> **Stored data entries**
* * * * * * *
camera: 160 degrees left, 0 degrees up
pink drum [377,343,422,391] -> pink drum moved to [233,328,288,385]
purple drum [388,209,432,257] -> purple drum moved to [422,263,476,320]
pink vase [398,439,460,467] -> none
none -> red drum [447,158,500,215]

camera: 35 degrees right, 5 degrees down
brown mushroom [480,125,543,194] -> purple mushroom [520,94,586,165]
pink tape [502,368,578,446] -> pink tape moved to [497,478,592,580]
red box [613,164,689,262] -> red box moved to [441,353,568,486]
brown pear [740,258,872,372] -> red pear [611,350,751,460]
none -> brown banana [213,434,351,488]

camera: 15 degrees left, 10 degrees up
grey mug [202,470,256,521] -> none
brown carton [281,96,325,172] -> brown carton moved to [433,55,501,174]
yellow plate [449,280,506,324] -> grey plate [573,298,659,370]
* * * * * * *
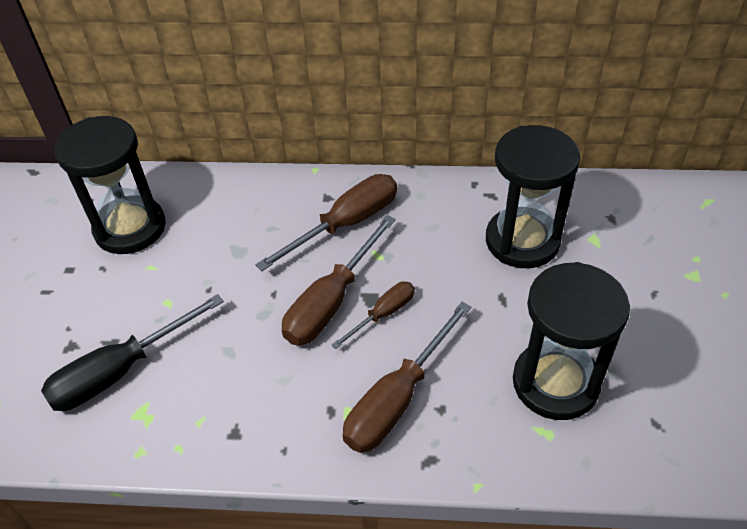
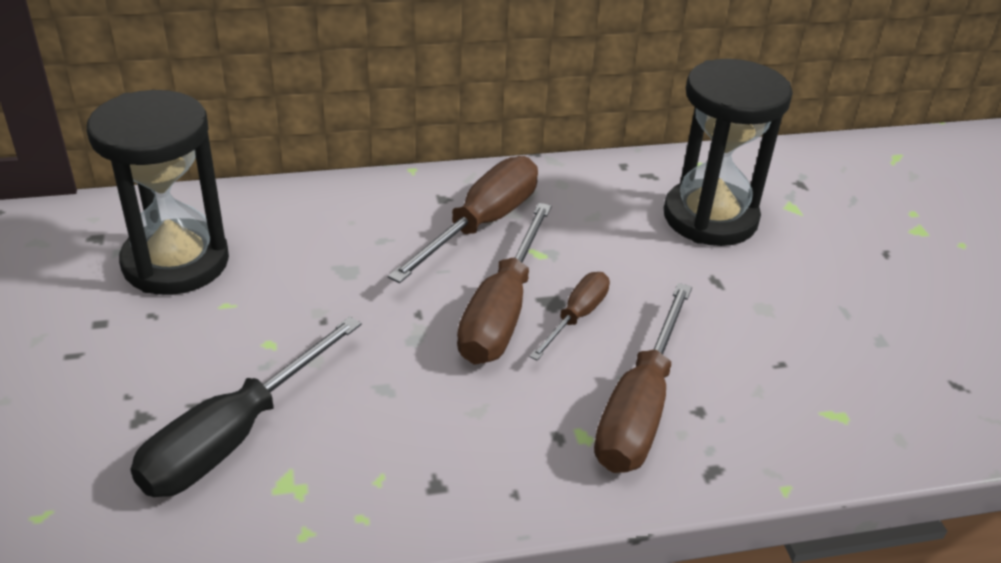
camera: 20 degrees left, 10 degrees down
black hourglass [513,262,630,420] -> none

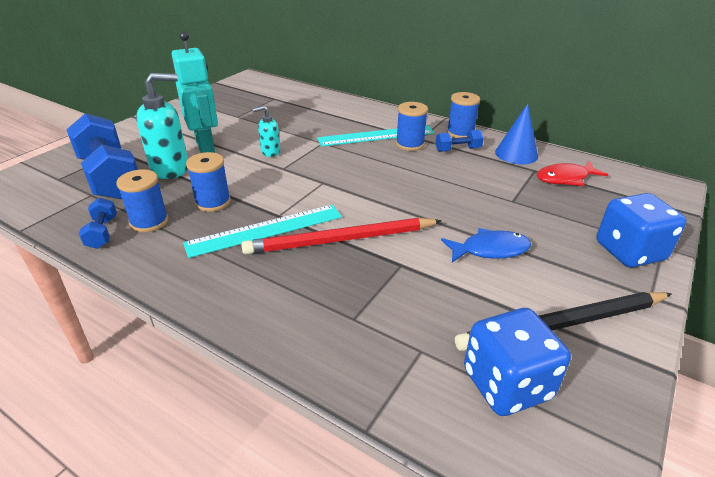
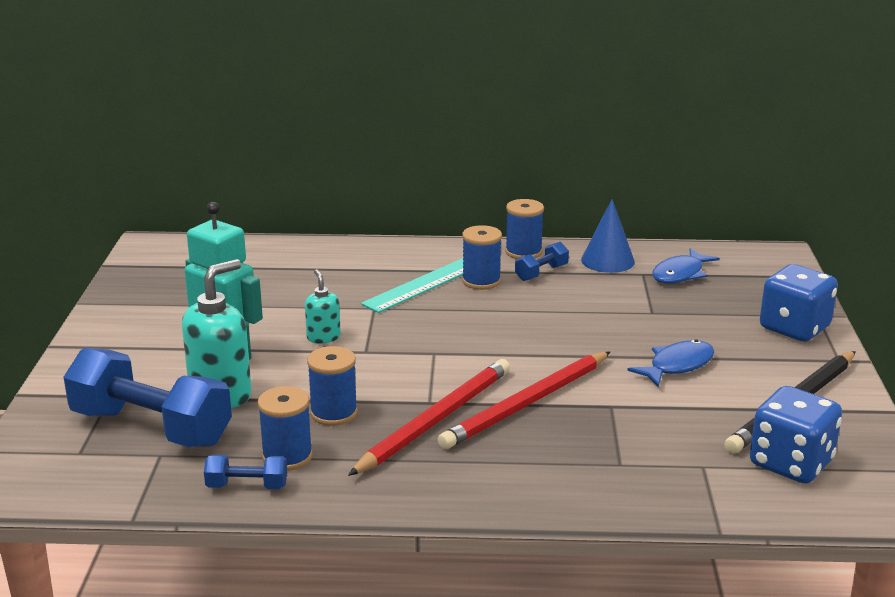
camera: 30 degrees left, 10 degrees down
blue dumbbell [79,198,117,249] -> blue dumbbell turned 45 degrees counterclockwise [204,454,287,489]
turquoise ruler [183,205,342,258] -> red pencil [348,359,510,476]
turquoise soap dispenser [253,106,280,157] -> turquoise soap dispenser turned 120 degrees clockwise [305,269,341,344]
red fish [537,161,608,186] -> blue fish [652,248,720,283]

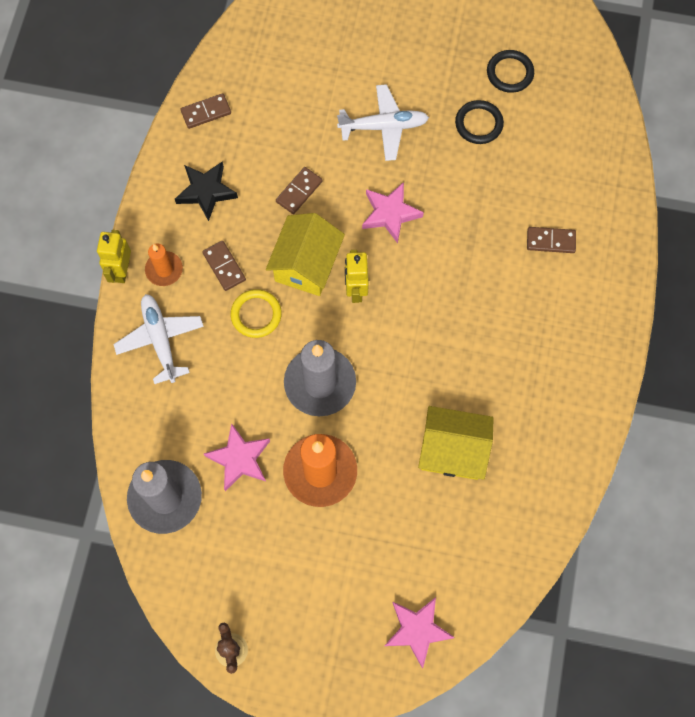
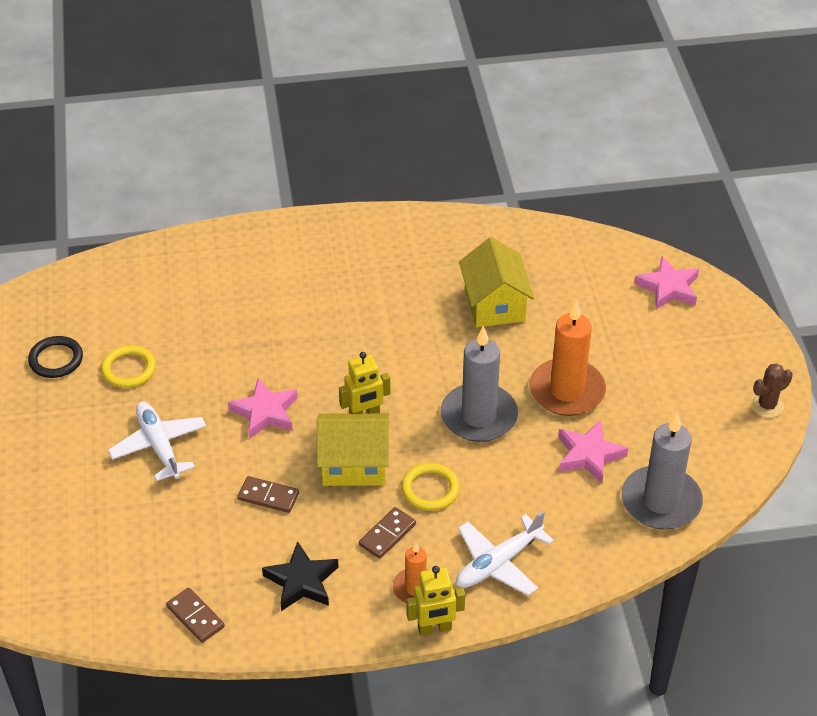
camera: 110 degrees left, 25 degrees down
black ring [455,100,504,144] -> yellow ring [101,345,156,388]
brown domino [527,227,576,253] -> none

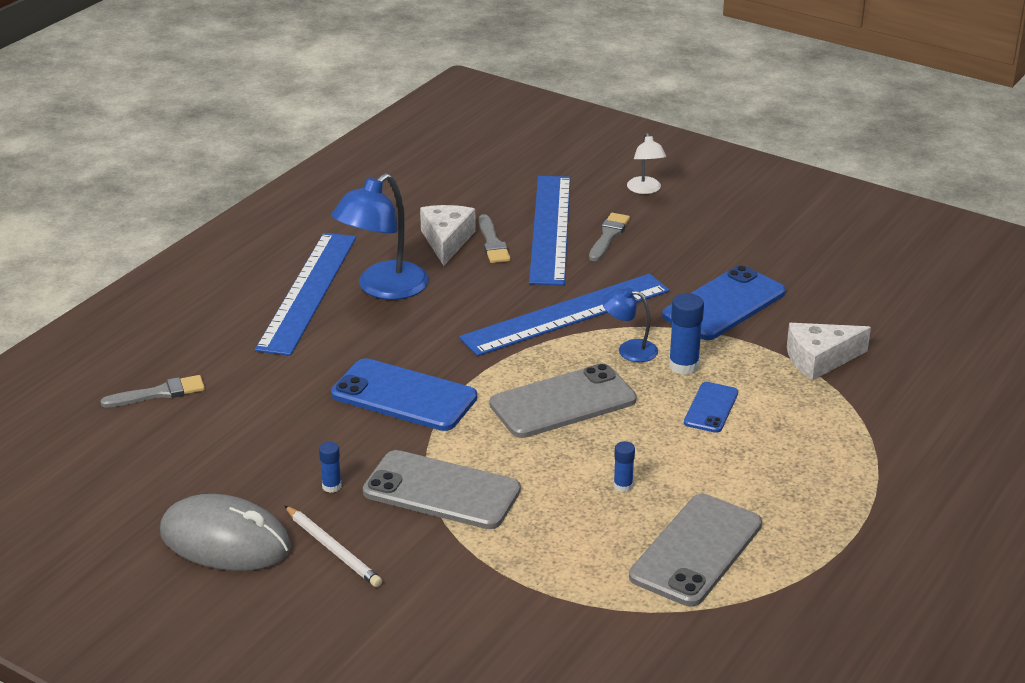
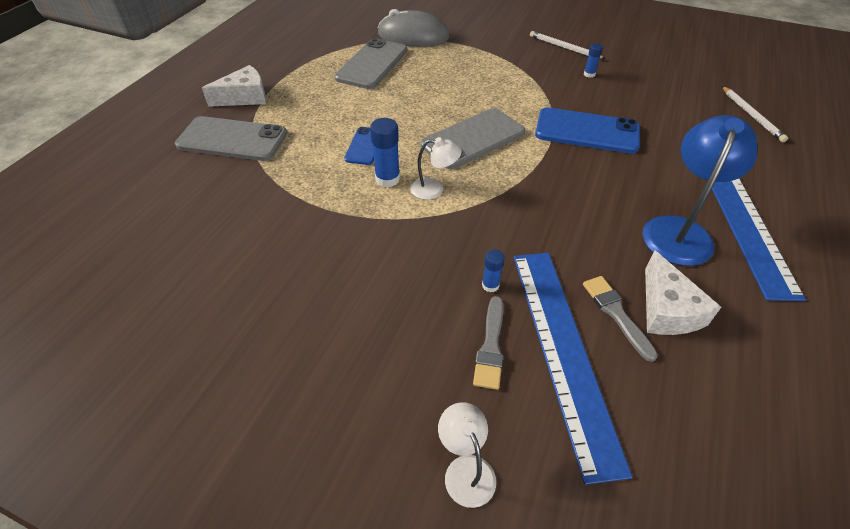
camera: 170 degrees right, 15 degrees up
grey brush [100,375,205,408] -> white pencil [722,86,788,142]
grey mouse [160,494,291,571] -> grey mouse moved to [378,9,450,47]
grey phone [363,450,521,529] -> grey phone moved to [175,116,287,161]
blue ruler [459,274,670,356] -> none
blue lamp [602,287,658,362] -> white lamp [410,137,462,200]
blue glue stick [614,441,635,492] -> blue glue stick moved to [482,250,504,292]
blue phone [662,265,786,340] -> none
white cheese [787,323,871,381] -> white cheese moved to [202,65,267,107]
* * * * * * *
> **TRY IT**
Look through the entries above; copy each line where the string "yellow" appears.

> **RESPONSE TO THIS TASK**
yellow plate [449,280,506,324] -> grey plate [573,298,659,370]
black ring [455,100,504,144] -> yellow ring [101,345,156,388]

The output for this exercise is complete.